Collection entries:
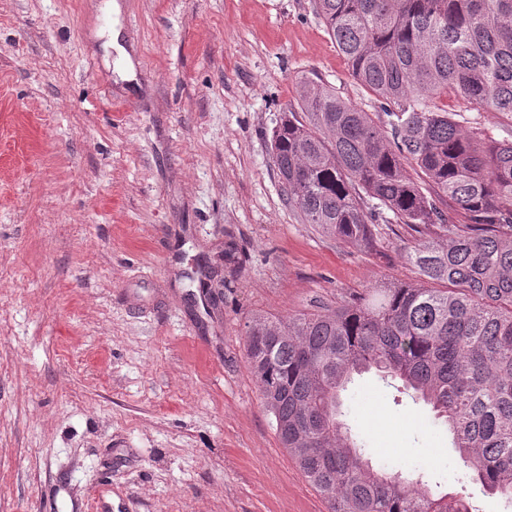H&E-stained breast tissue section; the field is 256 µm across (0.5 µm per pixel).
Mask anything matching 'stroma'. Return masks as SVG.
Segmentation results:
<instances>
[{
    "instance_id": "35a3bbf8",
    "label": "stroma",
    "mask_w": 512,
    "mask_h": 512,
    "mask_svg": "<svg viewBox=\"0 0 512 512\" xmlns=\"http://www.w3.org/2000/svg\"><path fill=\"white\" fill-rule=\"evenodd\" d=\"M0 0V512H327L245 361L285 317L417 282L413 242L375 251L299 221L272 134L316 76L376 120L311 0ZM136 79L117 81L111 24ZM464 133L512 120L454 98ZM341 419L376 470L426 473L476 512L448 426L376 373Z\"/></svg>"
}]
</instances>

» THE REQUEST:
Set down, exactly and in full, the lines from the one containing "Mask anything matching" through the end of the entries; no other line belongs.

» CORRECT RESULT:
Mask anything matching 'stroma'. Return masks as SVG.
Segmentation results:
<instances>
[{
    "instance_id": "35a3bbf8",
    "label": "stroma",
    "mask_w": 512,
    "mask_h": 512,
    "mask_svg": "<svg viewBox=\"0 0 512 512\" xmlns=\"http://www.w3.org/2000/svg\"><path fill=\"white\" fill-rule=\"evenodd\" d=\"M0 0V512H327L245 361L285 317L417 282L413 242L375 251L299 221L272 134L316 76L376 120L311 0ZM136 79L117 81L111 24ZM464 133L512 120L454 98ZM341 419L376 470L426 473L476 512L448 426L376 373Z\"/></svg>"
}]
</instances>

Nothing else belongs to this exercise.